_PROBLEM TO WORK ON_: Once the line holding "aqua_love_heart 307, 38, 362, 84" is found in the listing below, write it out and each later line exactly, up to and including the one holding "golden_domino 192, 96, 236, 160".

_THE DATA_:
──────────────────────────────

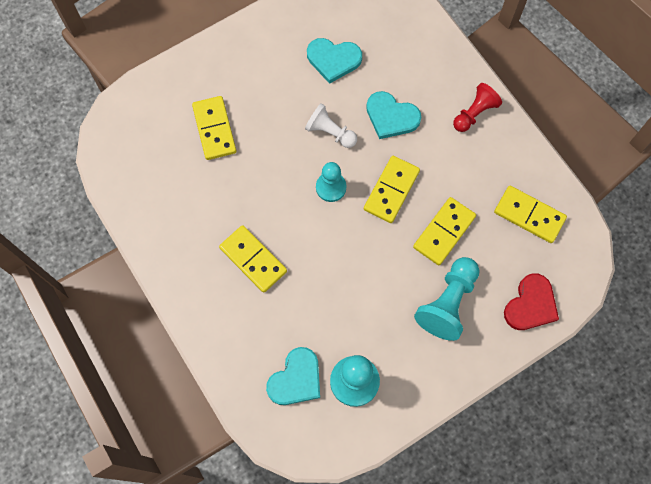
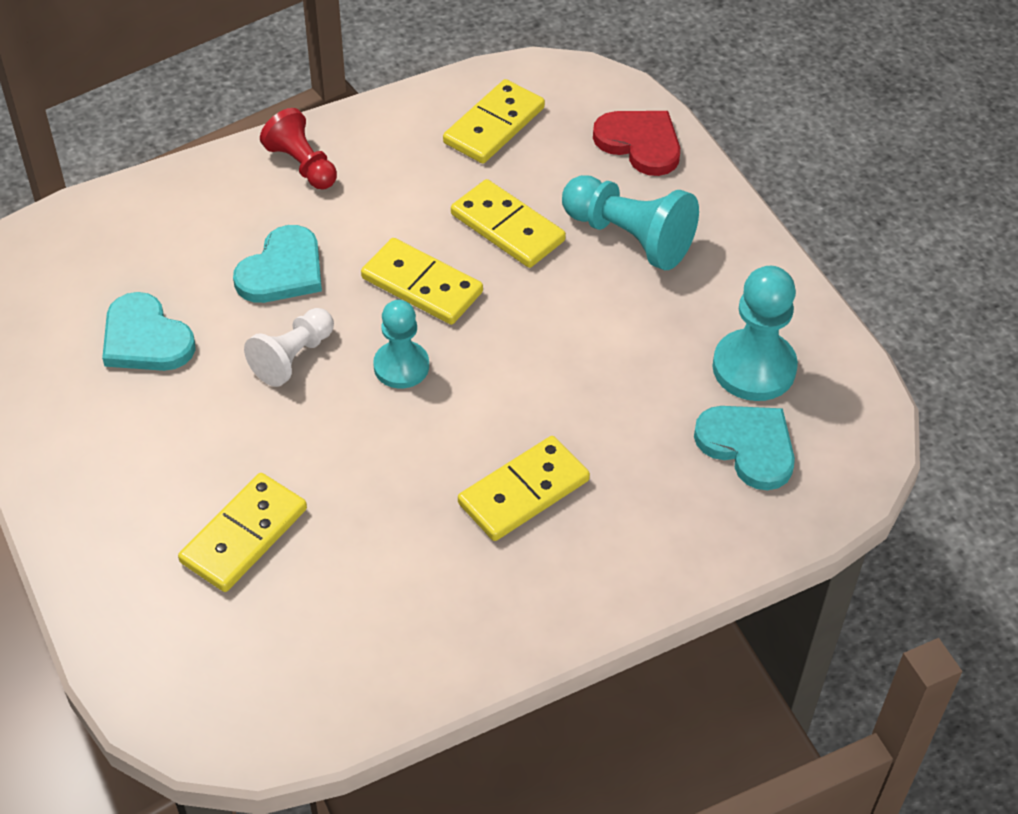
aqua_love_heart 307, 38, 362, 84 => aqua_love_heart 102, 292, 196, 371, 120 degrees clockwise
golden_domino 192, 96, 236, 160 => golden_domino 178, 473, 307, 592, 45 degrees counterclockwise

──────────────────────────────

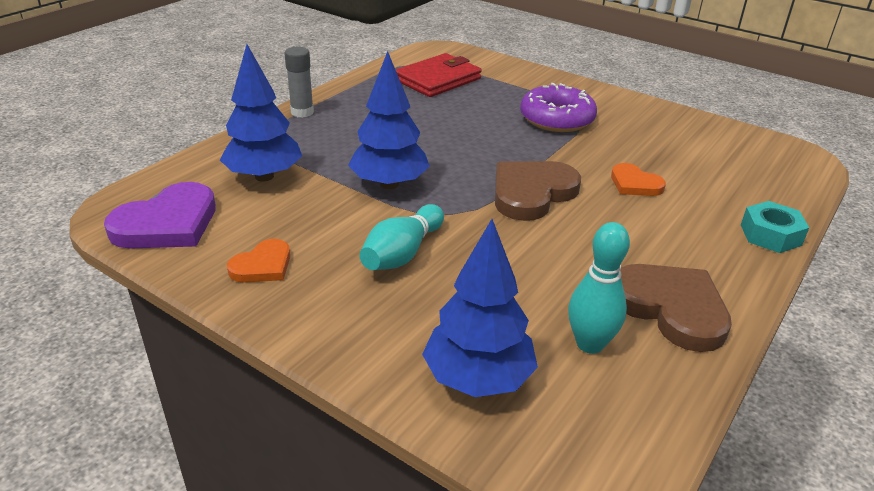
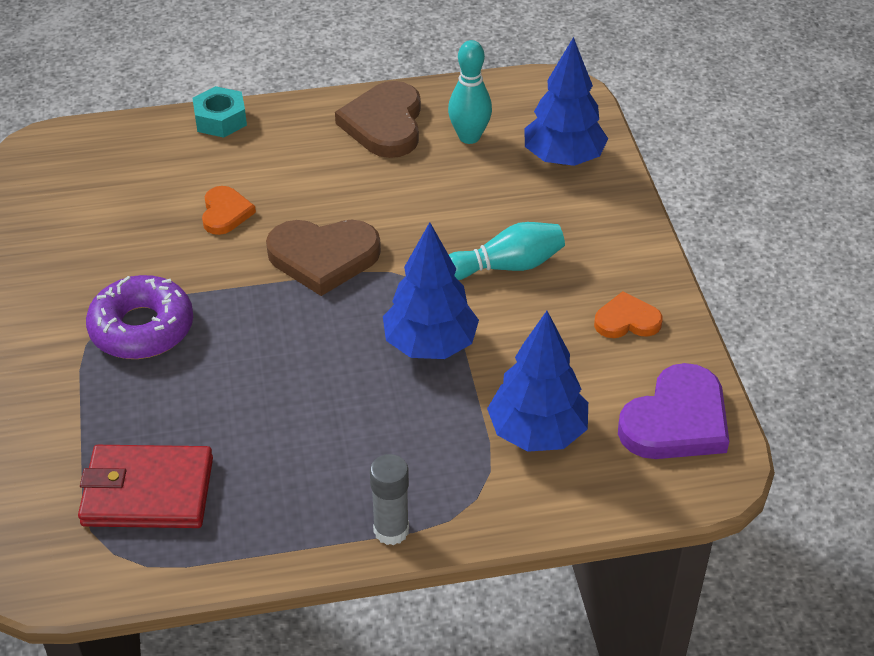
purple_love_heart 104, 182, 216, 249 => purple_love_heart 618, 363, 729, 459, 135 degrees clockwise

──────────────────────────────

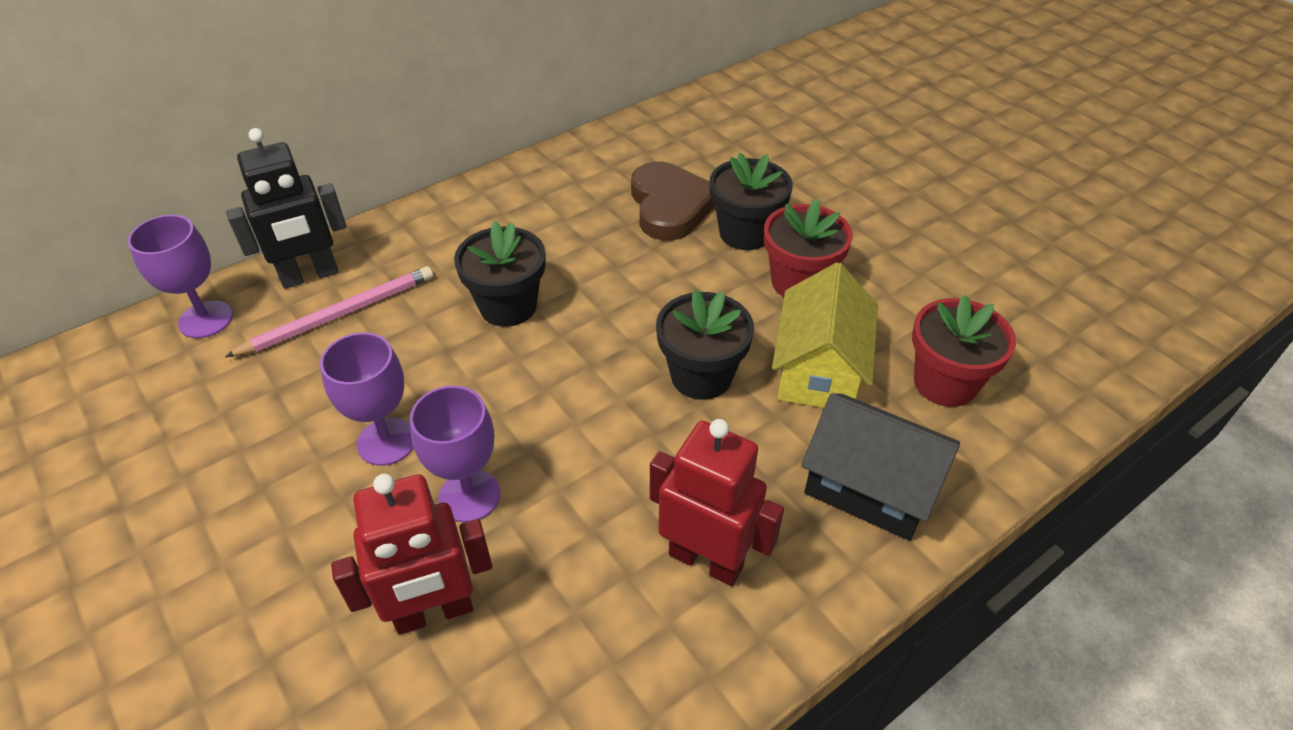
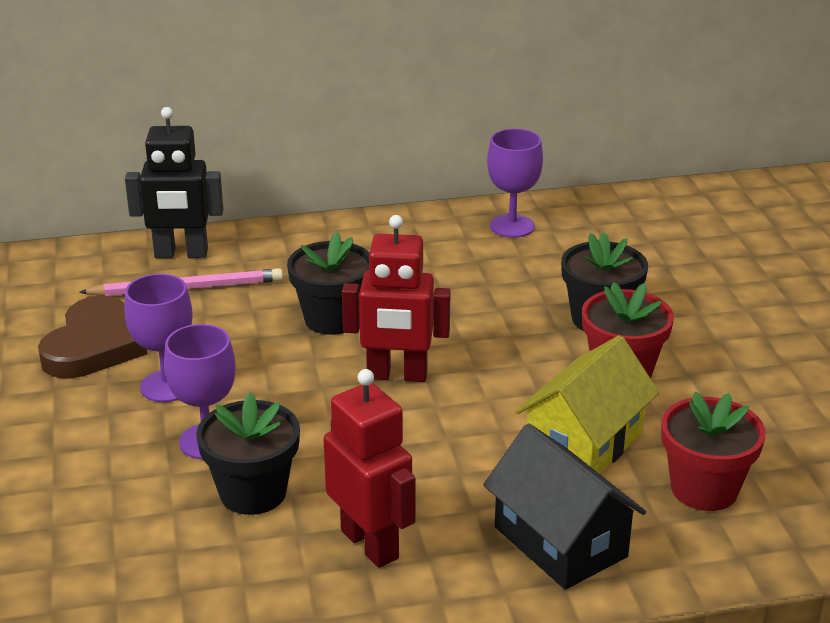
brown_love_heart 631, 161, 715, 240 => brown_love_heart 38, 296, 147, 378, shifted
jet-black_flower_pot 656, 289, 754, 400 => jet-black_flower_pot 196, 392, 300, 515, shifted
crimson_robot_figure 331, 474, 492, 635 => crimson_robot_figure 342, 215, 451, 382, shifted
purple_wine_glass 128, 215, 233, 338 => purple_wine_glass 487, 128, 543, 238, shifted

──────────────────────────────

_ANSWER_:
aqua_love_heart 307, 38, 362, 84 => aqua_love_heart 102, 292, 196, 371, 120 degrees clockwise
golden_domino 192, 96, 236, 160 => golden_domino 178, 473, 307, 592, 45 degrees counterclockwise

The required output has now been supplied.